Exercise brief: Starting with the line that holds "red ball: 2 -> 5", repeat each line through the last one below, exactly. Pictures stay out.

[[ Data supplied, beginning ]]

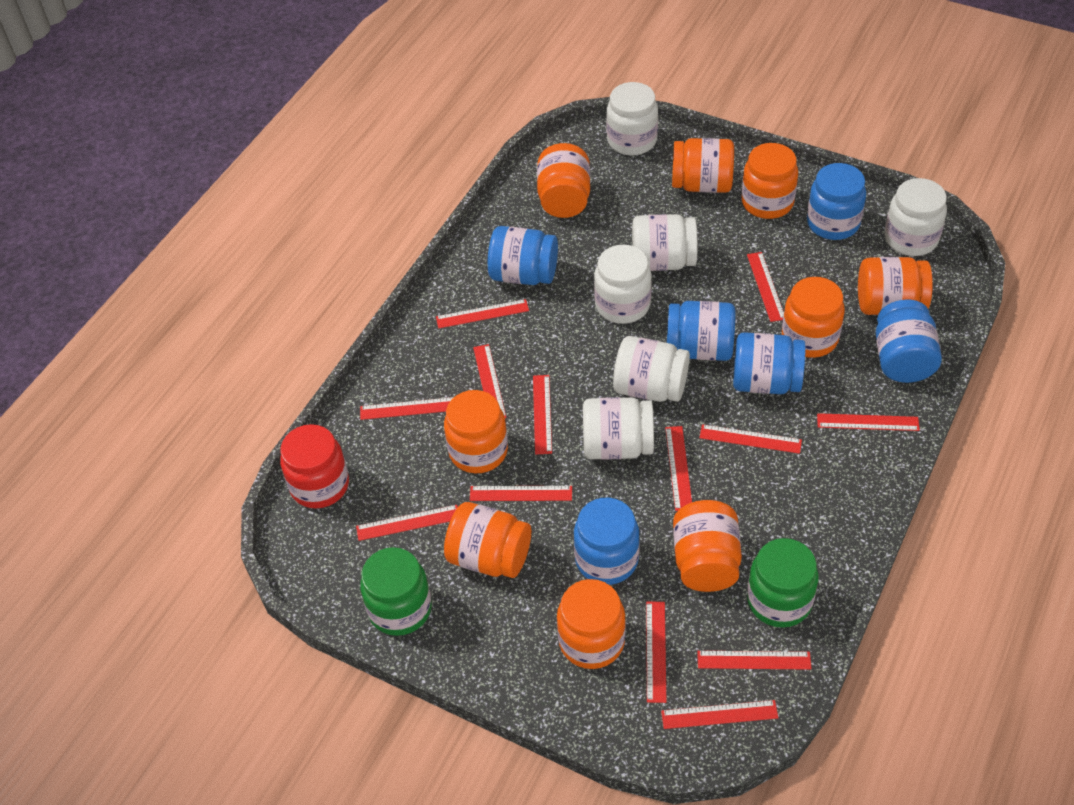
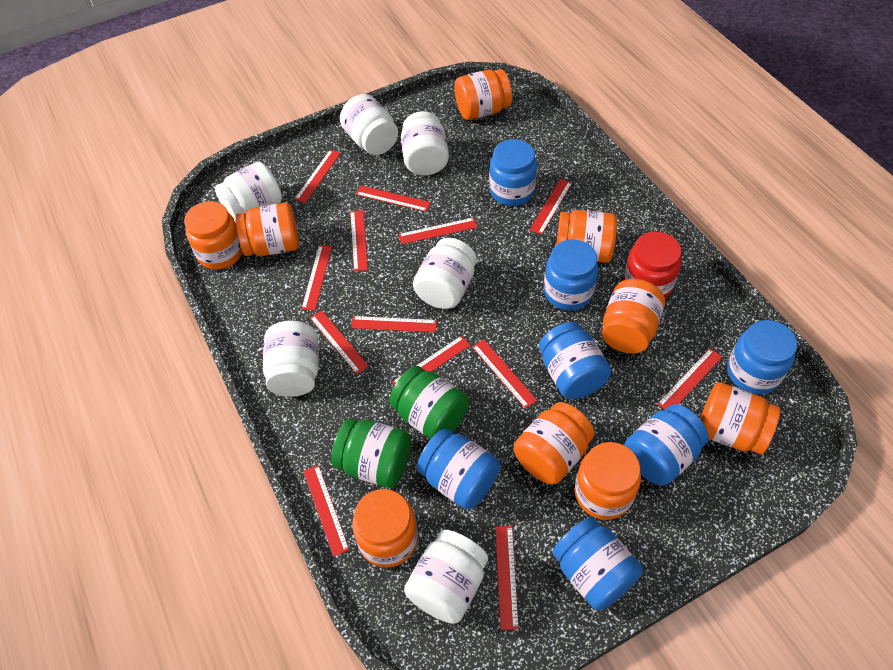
blue jar: 6 -> 7

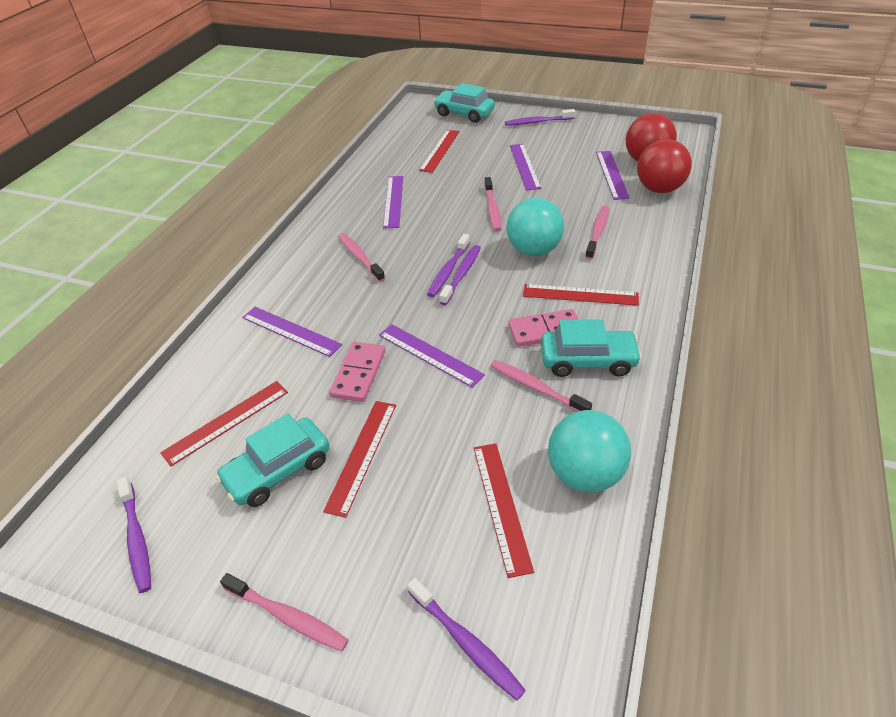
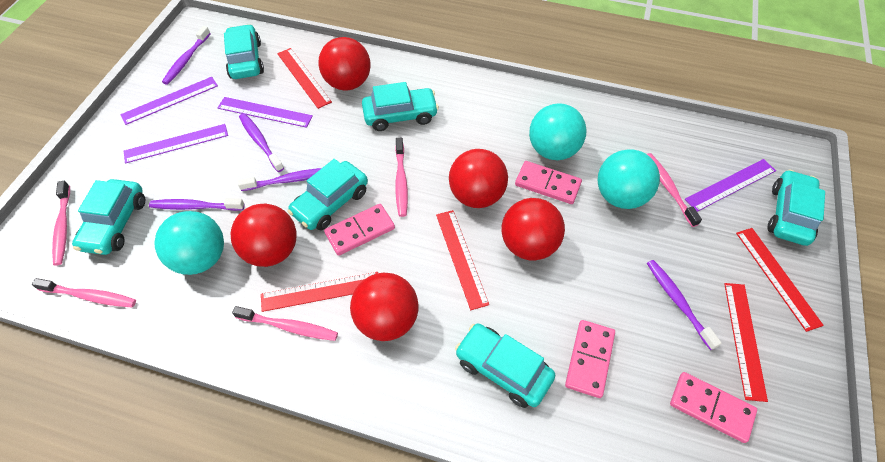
pink domino: 2 -> 4
purple ruler: 5 -> 4
red ball: 2 -> 5
turquoise ball: 2 -> 3
turquoise car: 3 -> 6

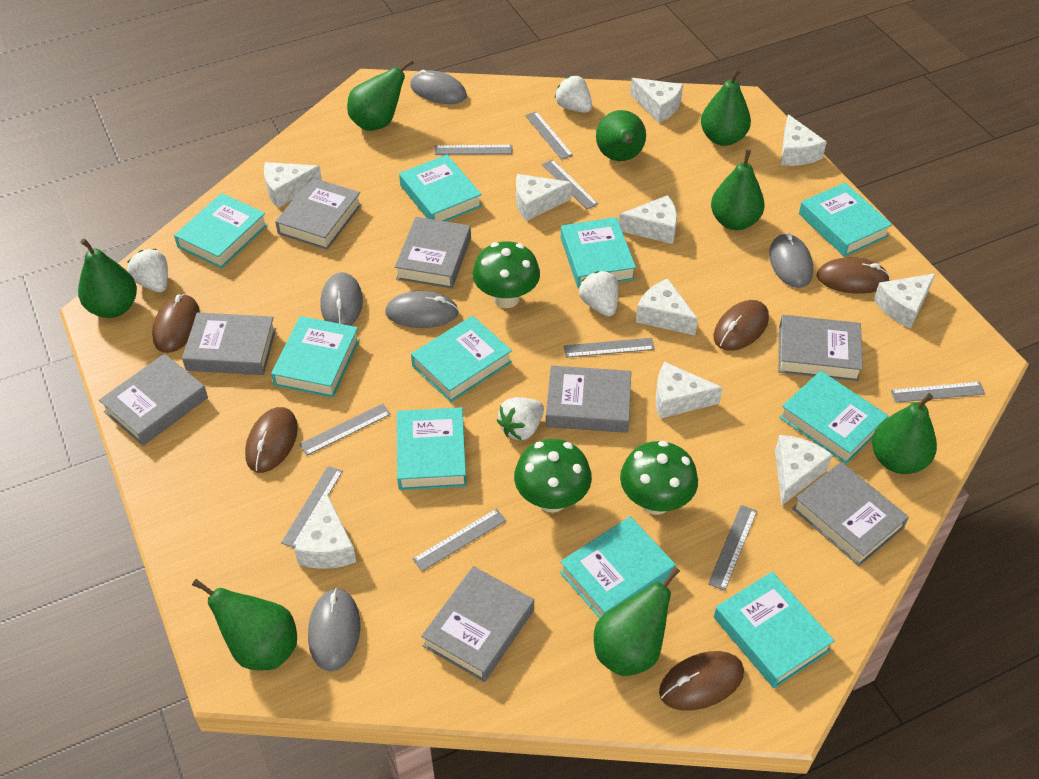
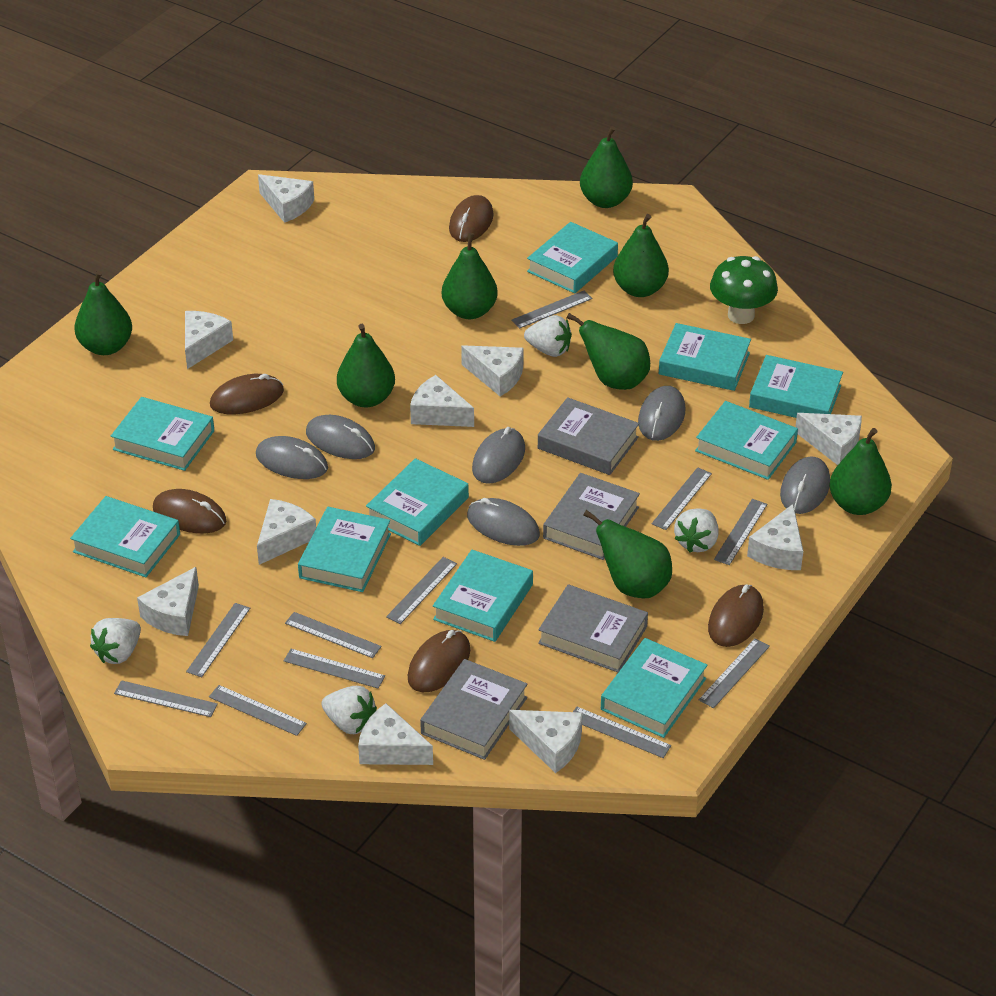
green mushroom: 3 -> 1
grey book: 8 -> 4
grey mouse: 5 -> 6
grey ruler: 9 -> 11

[[ Data supplied, end ]]

Answer space:
red ball: 2 -> 5
turquoise ball: 2 -> 3
turquoise car: 3 -> 6

green mushroom: 3 -> 1
grey book: 8 -> 4
grey mouse: 5 -> 6
grey ruler: 9 -> 11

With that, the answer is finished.